**DIRECTIONS**
From the first line below to the last, reproduce the material exactly and leave out the images.
──────
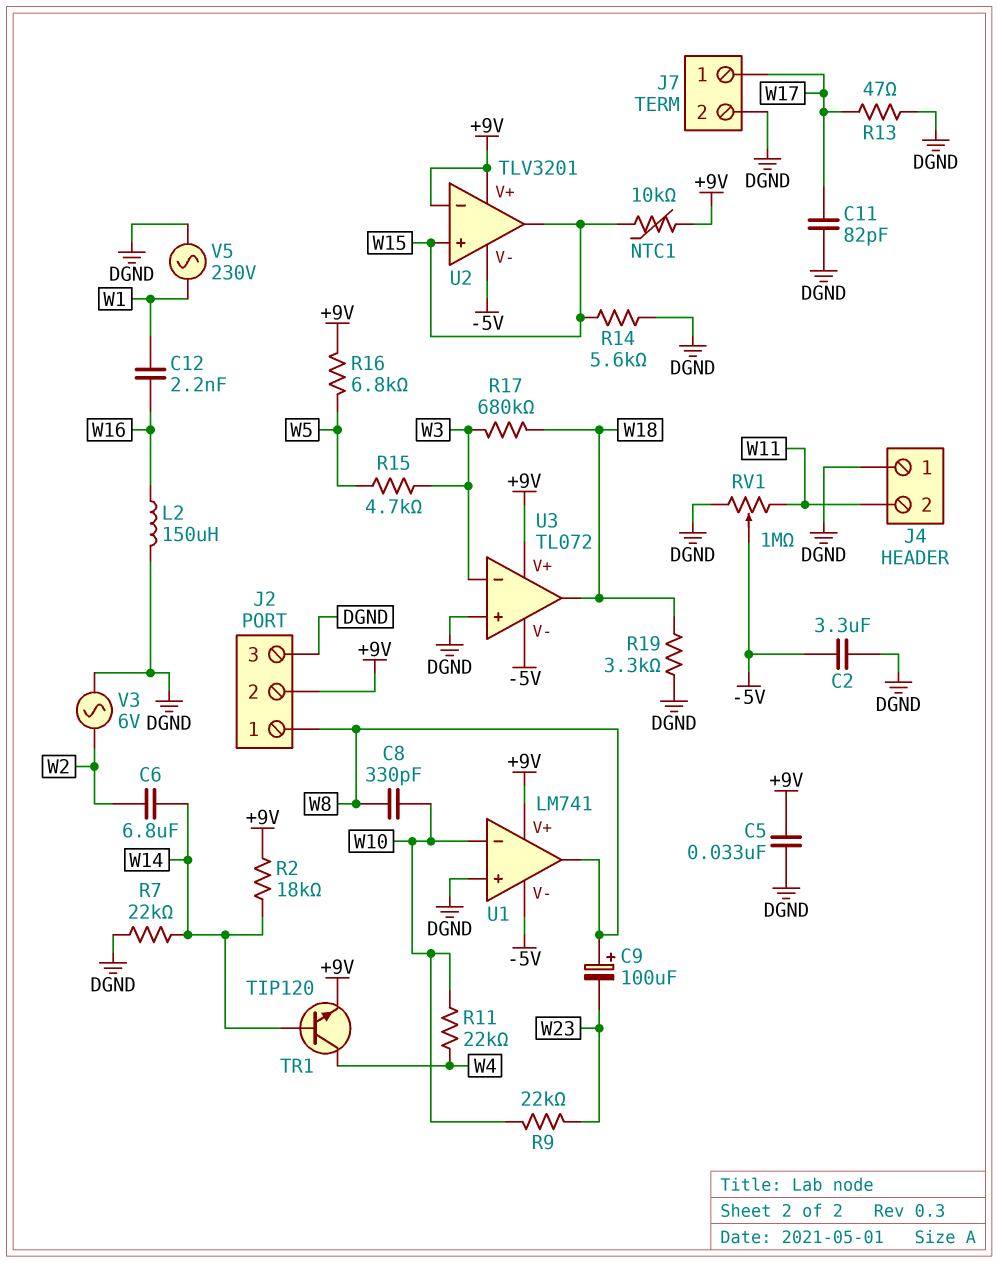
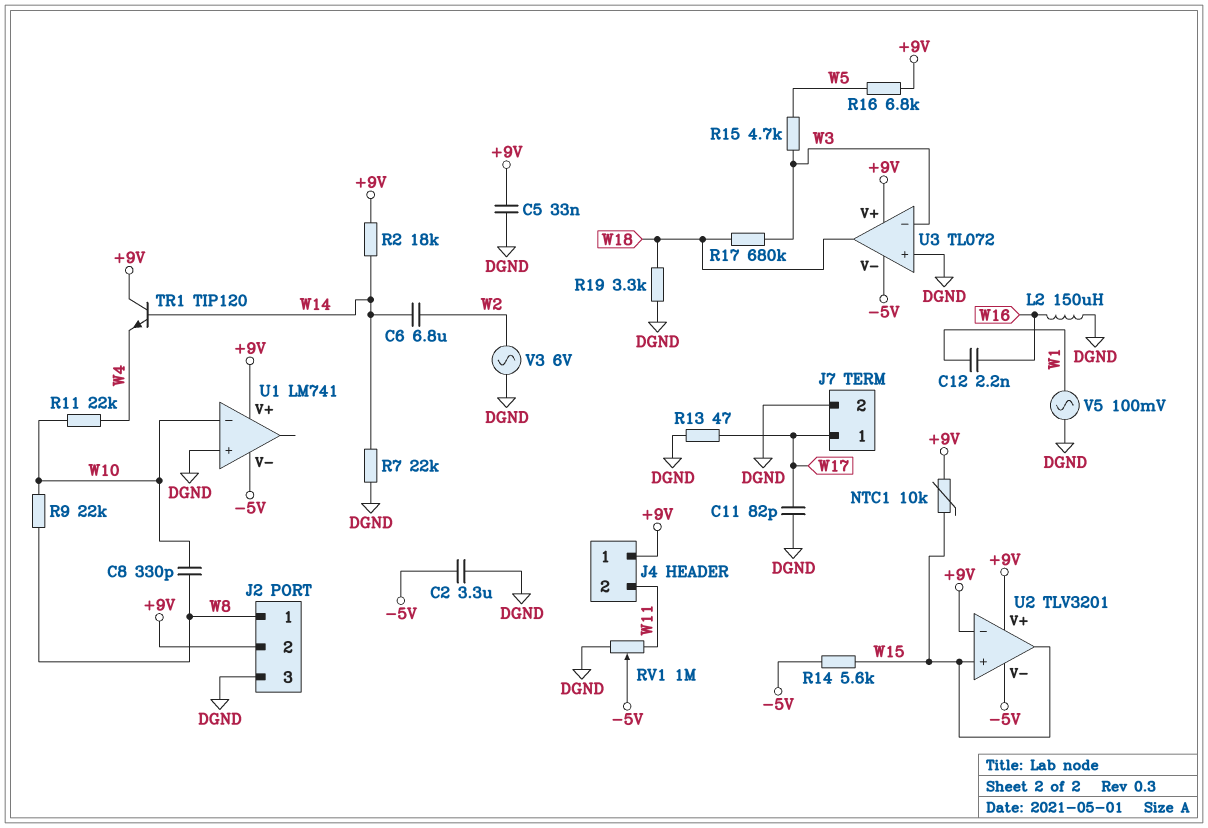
C9: 100uF (plus W8, minus W23) -> none
J4 pin 1: DGND -> +9V
R9: 22k (W10, W23) -> 22k (W8, W10)
R14: 5.6k (DGND, W15) -> 5.6k (-5V, W15)
TR1: NPN TIP120 (B W14, C W4, E +9V) -> NPN TIP120 (B W14, C +9V, E W4)
U1 pin out: W8 -> none
V5: AC 230V (DGND, W1) -> AC 100mV (DGND, W1)

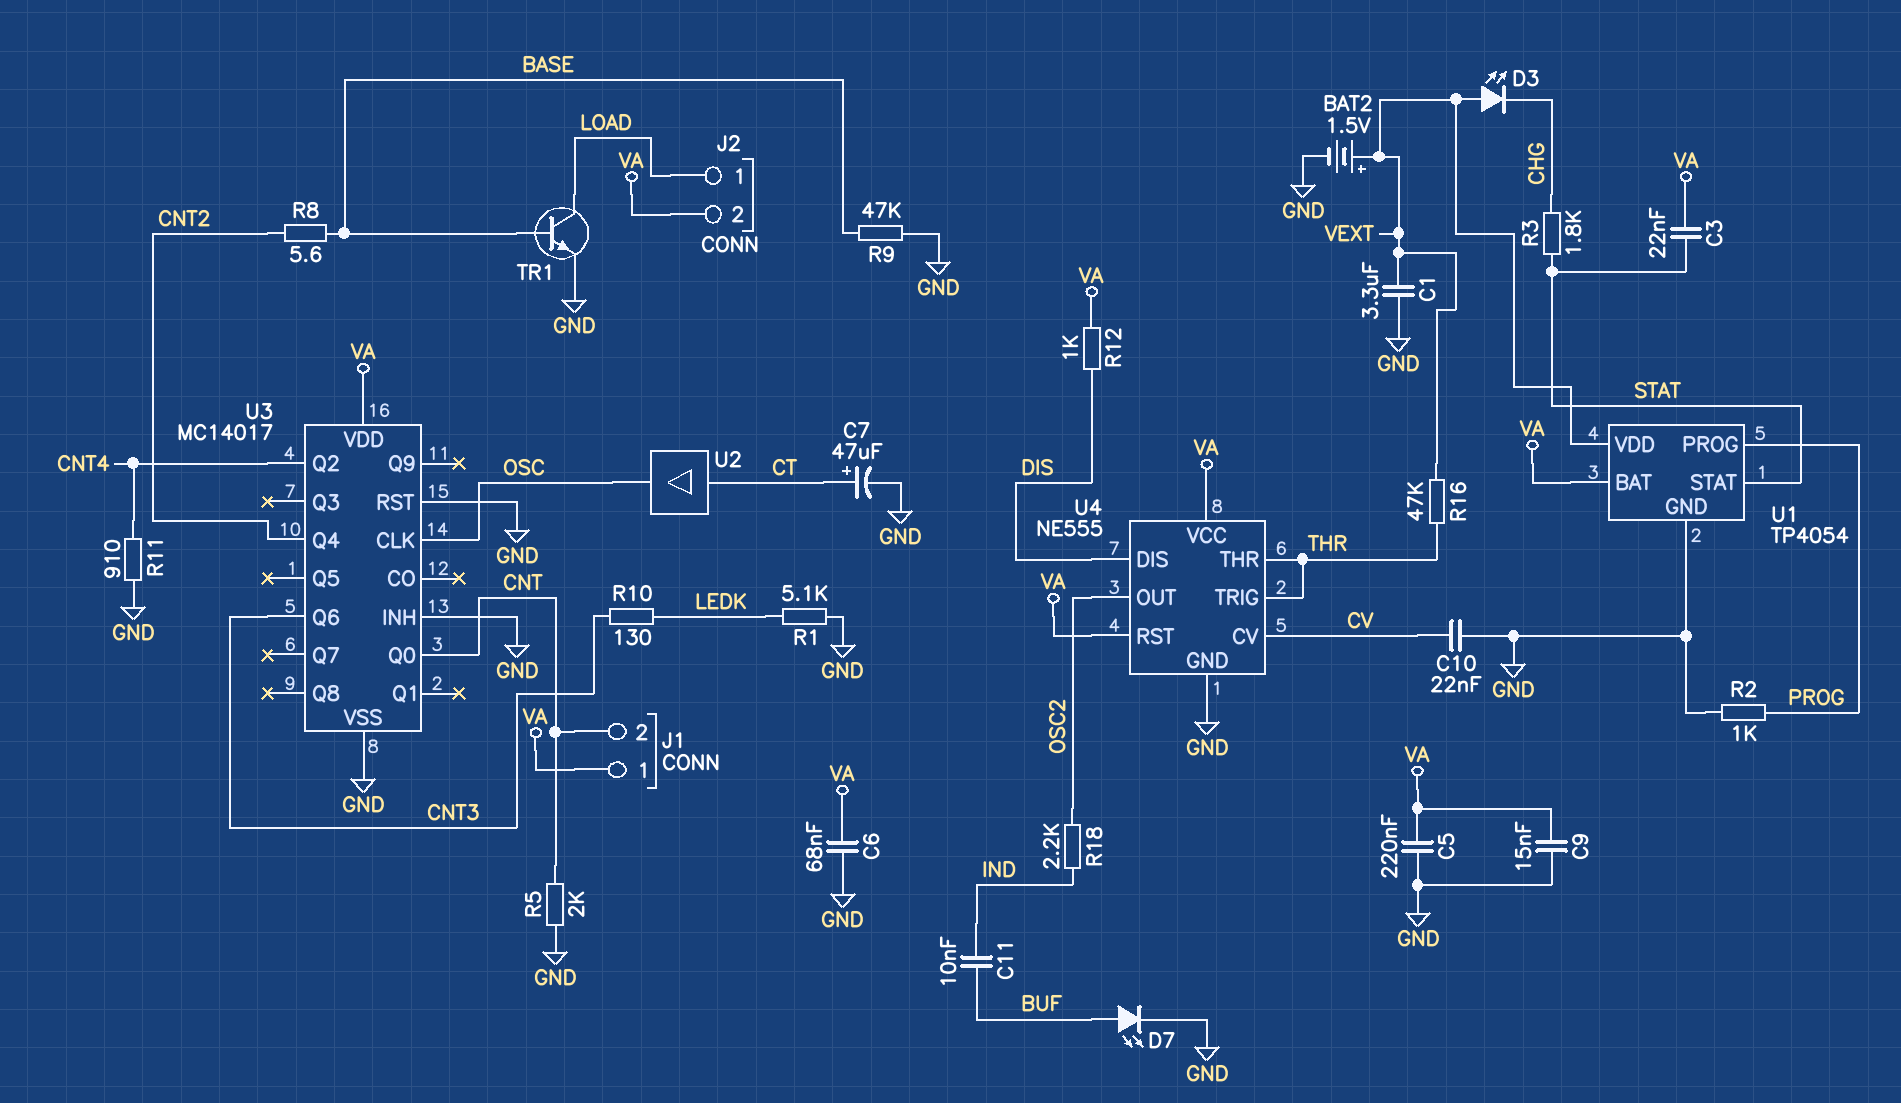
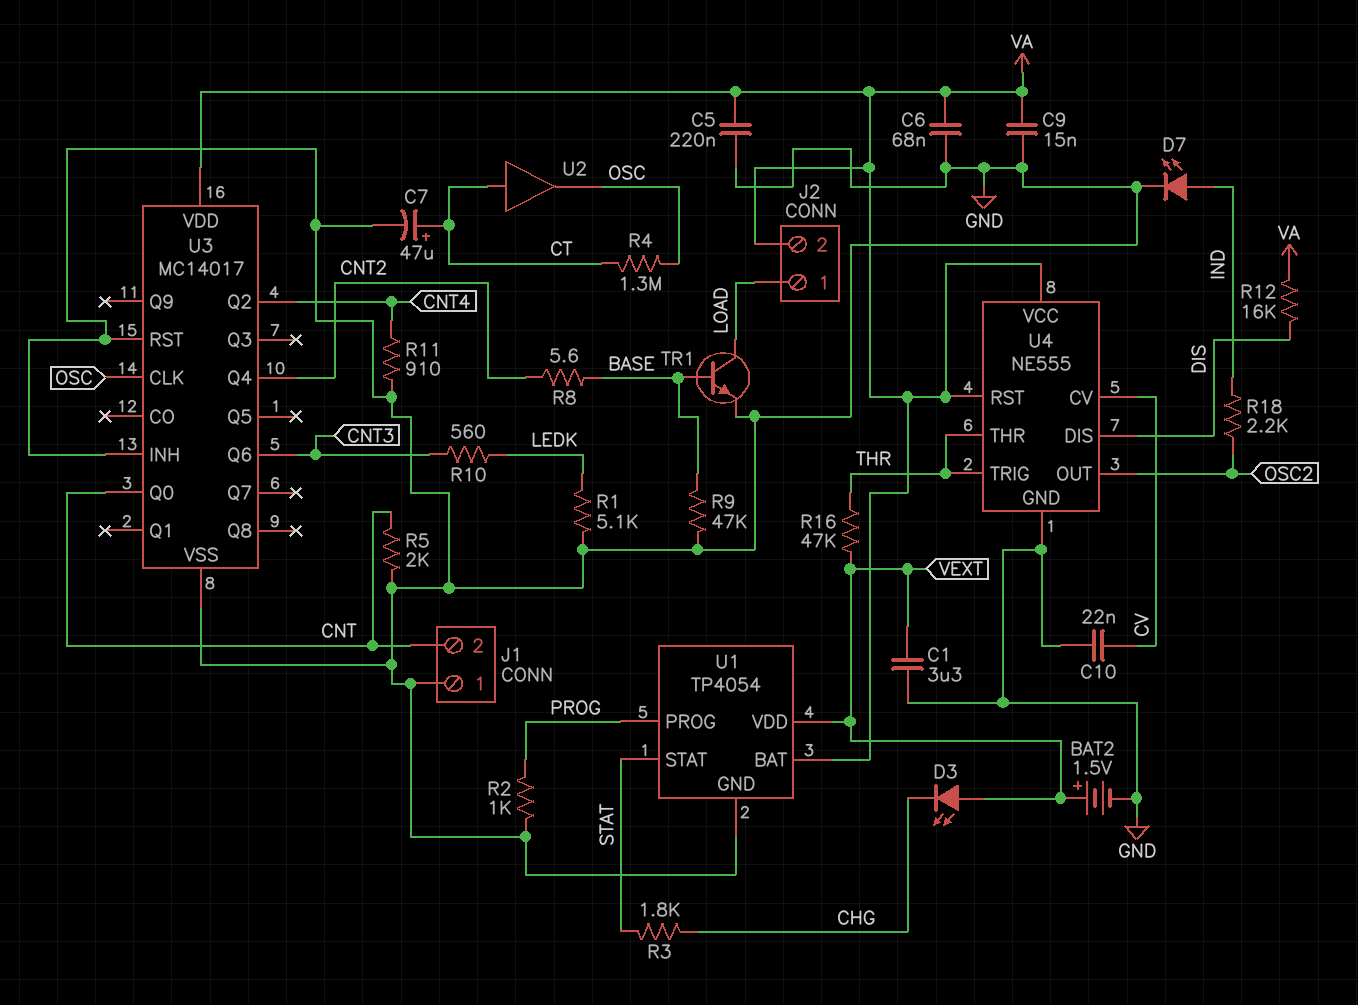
C3: 22nF (STAT, VA) -> none
C11: 10nF (BUF, IND) -> none
D7: LED (A BUF, K GND) -> LED (A IND, K GND)
J1 pin 1: VA -> GND
R4: none -> 1.3M (CT, OSC)
R10: 130 (CNT3, LEDK) -> 560 (CNT3, LEDK)
R12: 1k (DIS, VA) -> 16k (DIS, VA)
──────
**FINISHED TASK**
C9: 100uF (plus W8, minus W23) -> none
J4 pin 1: DGND -> +9V
R9: 22k (W10, W23) -> 22k (W8, W10)
R14: 5.6k (DGND, W15) -> 5.6k (-5V, W15)
TR1: NPN TIP120 (B W14, C W4, E +9V) -> NPN TIP120 (B W14, C +9V, E W4)
U1 pin out: W8 -> none
V5: AC 230V (DGND, W1) -> AC 100mV (DGND, W1)

C3: 22nF (STAT, VA) -> none
C11: 10nF (BUF, IND) -> none
D7: LED (A BUF, K GND) -> LED (A IND, K GND)
J1 pin 1: VA -> GND
R4: none -> 1.3M (CT, OSC)
R10: 130 (CNT3, LEDK) -> 560 (CNT3, LEDK)
R12: 1k (DIS, VA) -> 16k (DIS, VA)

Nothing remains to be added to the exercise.